Collection entries
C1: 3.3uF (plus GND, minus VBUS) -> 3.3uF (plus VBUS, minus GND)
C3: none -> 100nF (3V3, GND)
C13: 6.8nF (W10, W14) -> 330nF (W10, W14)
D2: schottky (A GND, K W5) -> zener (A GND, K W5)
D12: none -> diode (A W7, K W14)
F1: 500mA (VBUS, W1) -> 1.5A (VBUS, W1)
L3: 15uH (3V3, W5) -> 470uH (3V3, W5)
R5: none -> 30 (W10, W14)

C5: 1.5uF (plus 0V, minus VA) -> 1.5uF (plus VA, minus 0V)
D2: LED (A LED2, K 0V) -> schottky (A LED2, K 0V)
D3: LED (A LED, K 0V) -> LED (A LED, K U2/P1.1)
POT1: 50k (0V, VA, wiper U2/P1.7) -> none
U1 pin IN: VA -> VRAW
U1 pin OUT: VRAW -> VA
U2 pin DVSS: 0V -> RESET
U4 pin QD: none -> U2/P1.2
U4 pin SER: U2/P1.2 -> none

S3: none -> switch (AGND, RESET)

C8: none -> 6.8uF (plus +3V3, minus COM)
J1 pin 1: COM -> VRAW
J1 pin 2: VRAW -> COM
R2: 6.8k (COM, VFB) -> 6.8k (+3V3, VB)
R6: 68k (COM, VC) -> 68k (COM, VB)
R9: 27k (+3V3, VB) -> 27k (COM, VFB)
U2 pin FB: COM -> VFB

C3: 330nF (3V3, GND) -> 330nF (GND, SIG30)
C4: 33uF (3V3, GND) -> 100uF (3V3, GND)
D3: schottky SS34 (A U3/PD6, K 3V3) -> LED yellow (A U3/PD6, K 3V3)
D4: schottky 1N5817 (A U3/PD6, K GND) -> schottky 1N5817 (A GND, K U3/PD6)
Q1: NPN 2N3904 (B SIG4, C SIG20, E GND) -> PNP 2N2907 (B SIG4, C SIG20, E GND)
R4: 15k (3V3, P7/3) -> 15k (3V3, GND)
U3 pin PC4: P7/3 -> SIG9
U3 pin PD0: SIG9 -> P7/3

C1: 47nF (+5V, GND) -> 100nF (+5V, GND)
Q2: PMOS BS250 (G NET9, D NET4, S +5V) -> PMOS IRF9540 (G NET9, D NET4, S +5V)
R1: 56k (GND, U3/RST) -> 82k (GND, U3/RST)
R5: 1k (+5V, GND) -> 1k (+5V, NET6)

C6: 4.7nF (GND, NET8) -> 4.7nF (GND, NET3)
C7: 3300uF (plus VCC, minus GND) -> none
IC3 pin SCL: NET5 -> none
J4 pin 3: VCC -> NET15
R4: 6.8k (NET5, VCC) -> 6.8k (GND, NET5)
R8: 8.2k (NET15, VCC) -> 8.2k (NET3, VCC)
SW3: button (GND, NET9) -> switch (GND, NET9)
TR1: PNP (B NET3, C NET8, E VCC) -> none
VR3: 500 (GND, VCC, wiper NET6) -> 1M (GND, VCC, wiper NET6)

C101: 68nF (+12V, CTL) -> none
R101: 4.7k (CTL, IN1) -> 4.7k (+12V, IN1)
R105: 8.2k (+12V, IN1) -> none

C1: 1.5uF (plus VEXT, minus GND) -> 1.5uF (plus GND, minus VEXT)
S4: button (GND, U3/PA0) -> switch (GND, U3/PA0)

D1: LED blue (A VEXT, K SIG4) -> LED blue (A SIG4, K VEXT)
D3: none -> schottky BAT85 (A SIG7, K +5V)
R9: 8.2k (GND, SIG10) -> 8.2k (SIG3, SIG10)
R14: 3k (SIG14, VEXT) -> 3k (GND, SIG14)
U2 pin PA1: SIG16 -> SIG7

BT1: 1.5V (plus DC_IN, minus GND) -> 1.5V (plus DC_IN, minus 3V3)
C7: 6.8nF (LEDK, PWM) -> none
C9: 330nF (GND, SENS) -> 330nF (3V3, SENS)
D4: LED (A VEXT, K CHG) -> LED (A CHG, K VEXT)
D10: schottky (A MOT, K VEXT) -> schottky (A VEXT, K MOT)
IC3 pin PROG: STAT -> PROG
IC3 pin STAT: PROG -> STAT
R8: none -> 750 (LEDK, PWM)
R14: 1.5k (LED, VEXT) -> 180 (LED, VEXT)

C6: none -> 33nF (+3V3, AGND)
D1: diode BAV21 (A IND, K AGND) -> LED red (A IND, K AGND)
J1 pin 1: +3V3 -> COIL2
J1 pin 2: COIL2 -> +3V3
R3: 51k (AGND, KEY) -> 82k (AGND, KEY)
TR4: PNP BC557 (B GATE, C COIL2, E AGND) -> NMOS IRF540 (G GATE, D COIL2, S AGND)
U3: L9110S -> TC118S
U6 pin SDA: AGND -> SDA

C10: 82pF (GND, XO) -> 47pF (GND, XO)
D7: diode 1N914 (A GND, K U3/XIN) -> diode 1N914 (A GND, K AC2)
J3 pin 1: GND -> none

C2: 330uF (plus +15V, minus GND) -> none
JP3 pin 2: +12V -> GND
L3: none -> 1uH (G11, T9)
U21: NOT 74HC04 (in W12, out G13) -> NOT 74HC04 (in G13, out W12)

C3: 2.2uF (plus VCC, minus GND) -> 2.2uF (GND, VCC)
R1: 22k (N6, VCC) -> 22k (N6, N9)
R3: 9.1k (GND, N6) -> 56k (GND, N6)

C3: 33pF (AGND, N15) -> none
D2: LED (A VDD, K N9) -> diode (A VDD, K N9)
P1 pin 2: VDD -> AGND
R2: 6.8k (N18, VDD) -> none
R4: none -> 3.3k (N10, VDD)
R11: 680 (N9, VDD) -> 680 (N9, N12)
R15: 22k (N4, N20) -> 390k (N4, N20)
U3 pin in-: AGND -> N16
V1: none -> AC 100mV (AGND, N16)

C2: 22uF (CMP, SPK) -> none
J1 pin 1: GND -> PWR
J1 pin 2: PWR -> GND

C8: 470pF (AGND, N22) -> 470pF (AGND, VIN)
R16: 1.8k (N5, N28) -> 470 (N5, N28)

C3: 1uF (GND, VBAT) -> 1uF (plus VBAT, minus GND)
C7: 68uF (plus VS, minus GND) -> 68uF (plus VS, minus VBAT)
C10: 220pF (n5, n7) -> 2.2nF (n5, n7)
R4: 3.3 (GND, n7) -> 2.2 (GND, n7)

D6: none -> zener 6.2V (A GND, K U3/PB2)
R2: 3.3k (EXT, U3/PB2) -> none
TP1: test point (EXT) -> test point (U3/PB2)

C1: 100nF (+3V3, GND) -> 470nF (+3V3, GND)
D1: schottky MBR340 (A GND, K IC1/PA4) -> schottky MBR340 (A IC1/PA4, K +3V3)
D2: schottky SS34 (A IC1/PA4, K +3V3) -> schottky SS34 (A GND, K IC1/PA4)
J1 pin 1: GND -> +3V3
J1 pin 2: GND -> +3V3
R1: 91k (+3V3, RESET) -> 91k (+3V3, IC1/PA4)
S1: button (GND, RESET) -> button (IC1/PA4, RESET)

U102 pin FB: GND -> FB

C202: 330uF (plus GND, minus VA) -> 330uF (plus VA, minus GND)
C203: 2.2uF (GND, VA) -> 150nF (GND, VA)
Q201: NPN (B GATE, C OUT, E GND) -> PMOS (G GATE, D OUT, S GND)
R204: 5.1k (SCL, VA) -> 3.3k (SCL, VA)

Work task
Taking the records above, retype every line from the one with "C8: none -> 6.8uF (plus +3V3, minus COM)" down to the one with "C3: 330nF (3V3, GND) -> 330nF (GND, SIG30)", exactly and with nothing else.

Solution for this exercise
C8: none -> 6.8uF (plus +3V3, minus COM)
J1 pin 1: COM -> VRAW
J1 pin 2: VRAW -> COM
R2: 6.8k (COM, VFB) -> 6.8k (+3V3, VB)
R6: 68k (COM, VC) -> 68k (COM, VB)
R9: 27k (+3V3, VB) -> 27k (COM, VFB)
U2 pin FB: COM -> VFB

C3: 330nF (3V3, GND) -> 330nF (GND, SIG30)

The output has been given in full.